▽

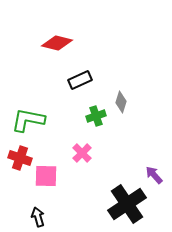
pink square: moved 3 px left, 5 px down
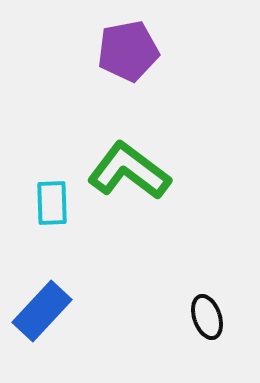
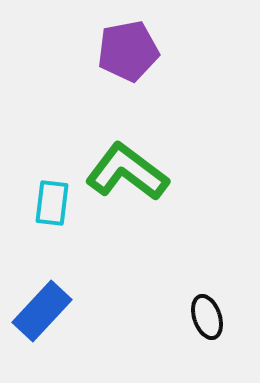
green L-shape: moved 2 px left, 1 px down
cyan rectangle: rotated 9 degrees clockwise
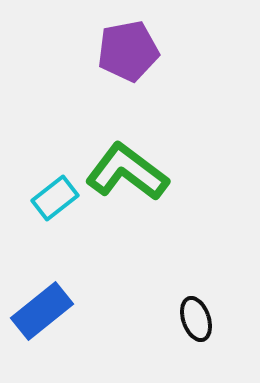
cyan rectangle: moved 3 px right, 5 px up; rotated 45 degrees clockwise
blue rectangle: rotated 8 degrees clockwise
black ellipse: moved 11 px left, 2 px down
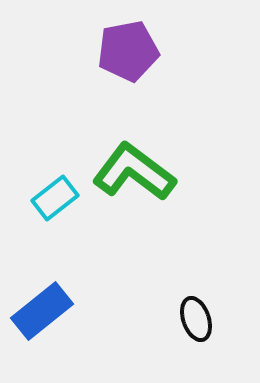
green L-shape: moved 7 px right
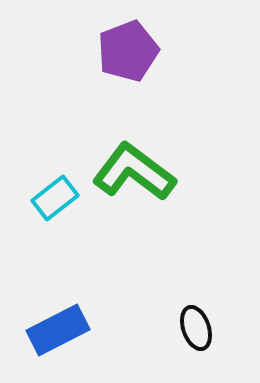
purple pentagon: rotated 10 degrees counterclockwise
blue rectangle: moved 16 px right, 19 px down; rotated 12 degrees clockwise
black ellipse: moved 9 px down
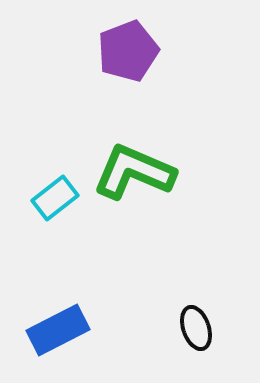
green L-shape: rotated 14 degrees counterclockwise
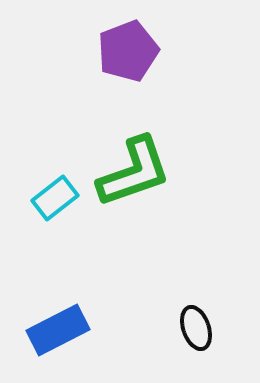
green L-shape: rotated 138 degrees clockwise
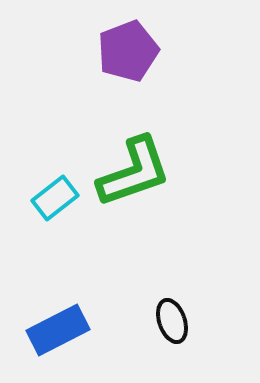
black ellipse: moved 24 px left, 7 px up
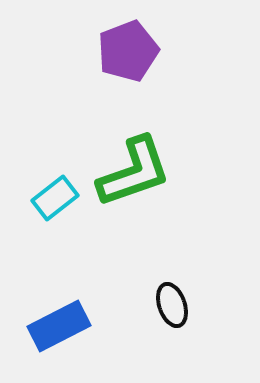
black ellipse: moved 16 px up
blue rectangle: moved 1 px right, 4 px up
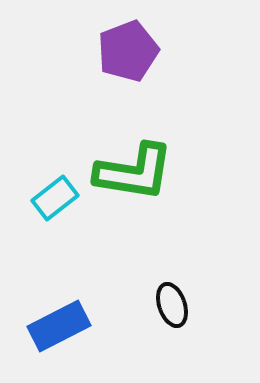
green L-shape: rotated 28 degrees clockwise
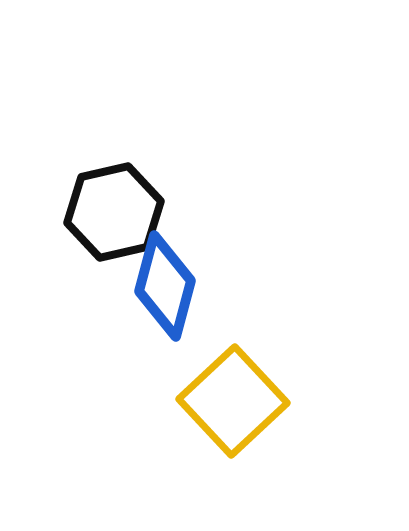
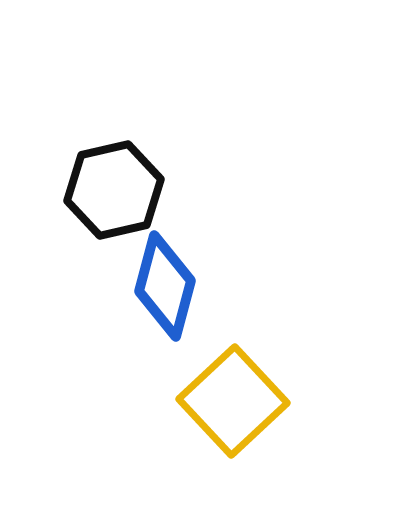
black hexagon: moved 22 px up
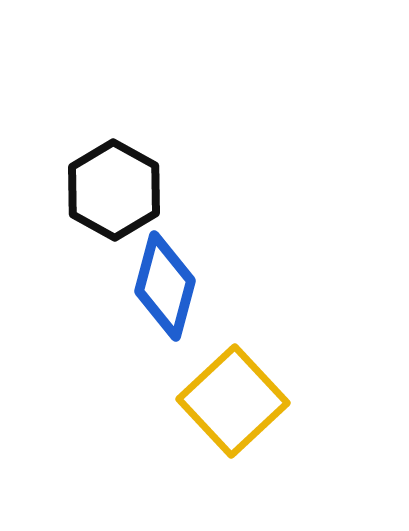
black hexagon: rotated 18 degrees counterclockwise
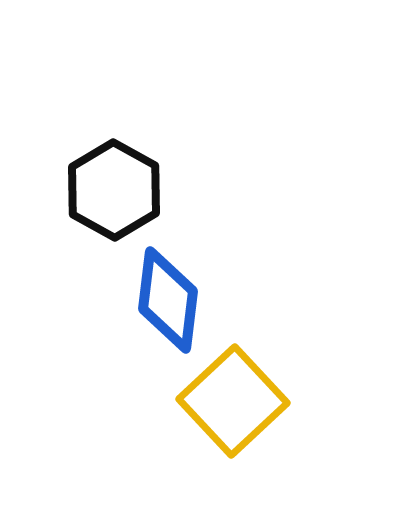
blue diamond: moved 3 px right, 14 px down; rotated 8 degrees counterclockwise
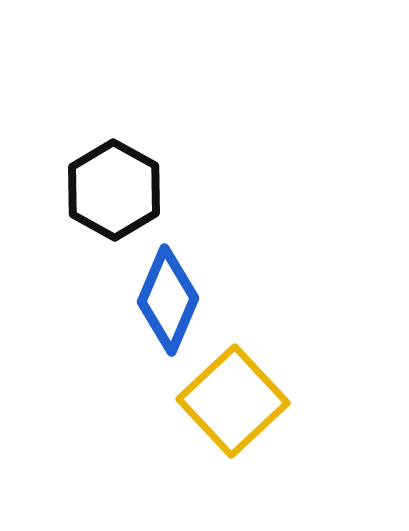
blue diamond: rotated 16 degrees clockwise
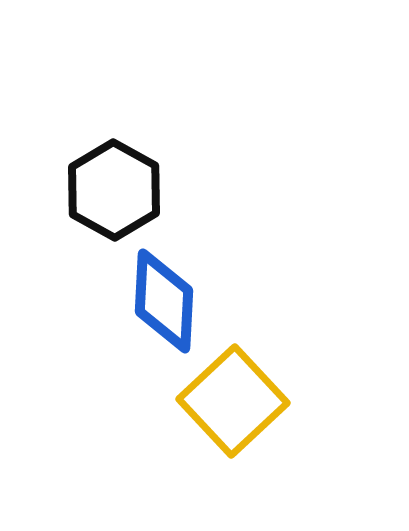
blue diamond: moved 4 px left, 1 px down; rotated 20 degrees counterclockwise
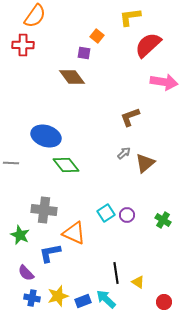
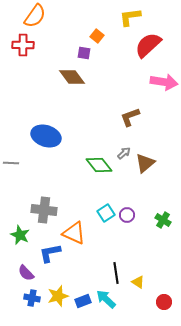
green diamond: moved 33 px right
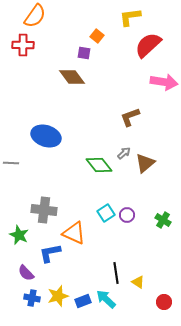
green star: moved 1 px left
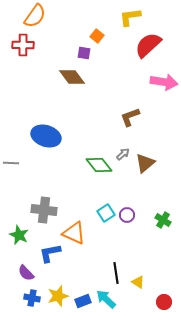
gray arrow: moved 1 px left, 1 px down
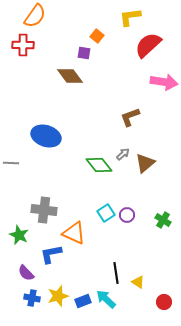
brown diamond: moved 2 px left, 1 px up
blue L-shape: moved 1 px right, 1 px down
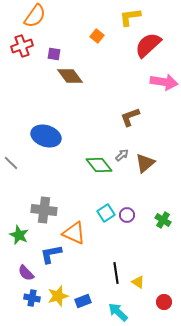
red cross: moved 1 px left, 1 px down; rotated 20 degrees counterclockwise
purple square: moved 30 px left, 1 px down
gray arrow: moved 1 px left, 1 px down
gray line: rotated 42 degrees clockwise
cyan arrow: moved 12 px right, 13 px down
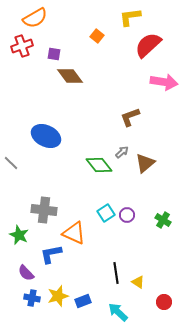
orange semicircle: moved 2 px down; rotated 25 degrees clockwise
blue ellipse: rotated 8 degrees clockwise
gray arrow: moved 3 px up
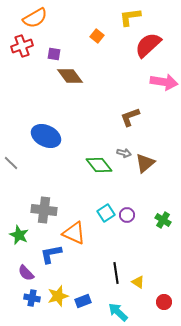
gray arrow: moved 2 px right, 1 px down; rotated 56 degrees clockwise
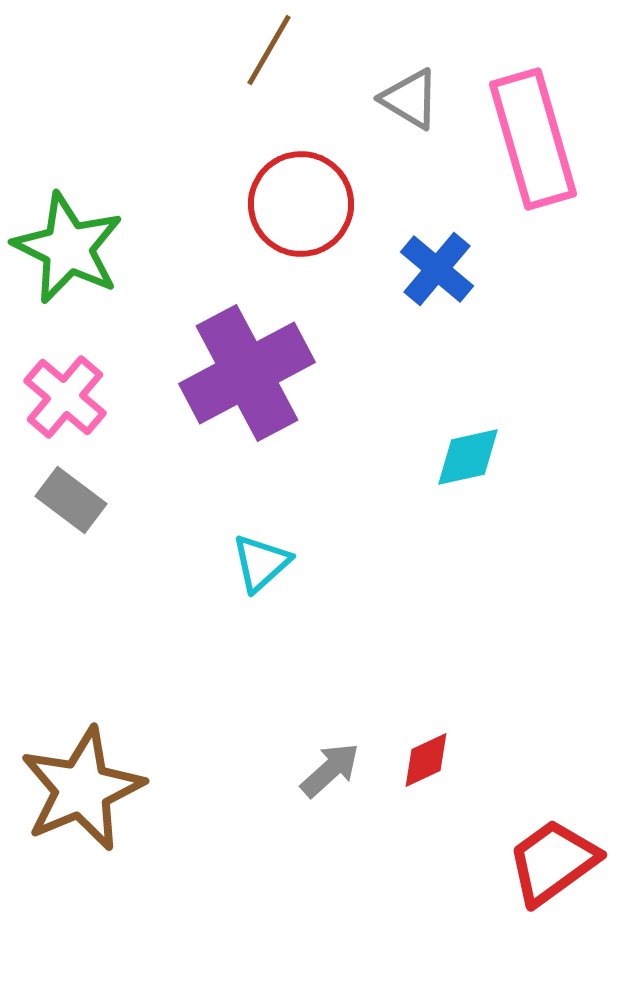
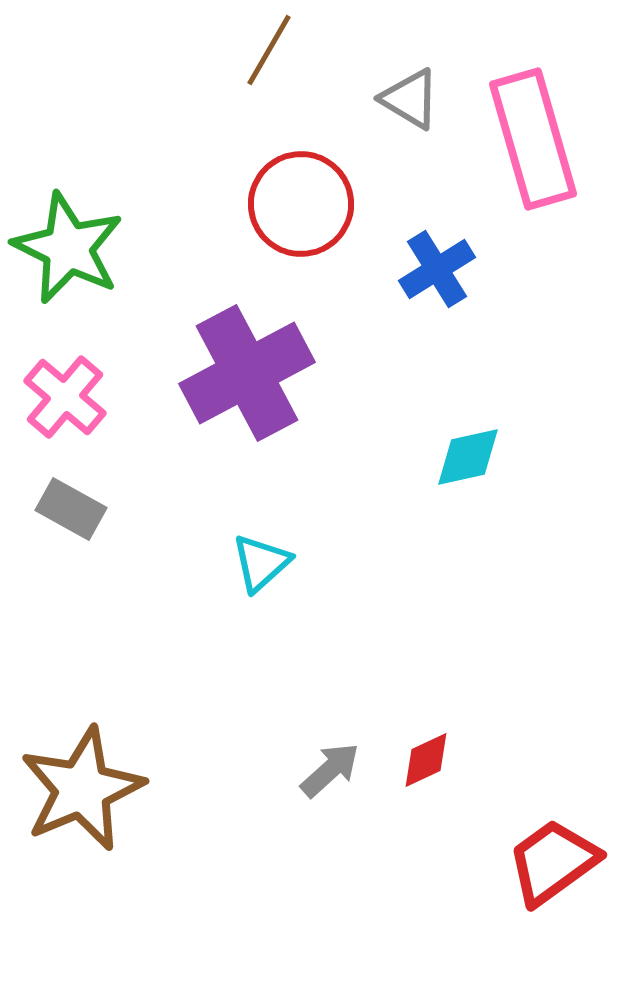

△

The request: Gather every line of the items above that contains the word "gray", and copy each of those lines in full.

Answer to this problem:
gray arrow: moved 1 px left, 1 px down
gray arrow: moved 1 px left, 1 px down
gray line: rotated 42 degrees clockwise
gray arrow: moved 3 px up
gray arrow: moved 2 px right, 1 px down; rotated 56 degrees clockwise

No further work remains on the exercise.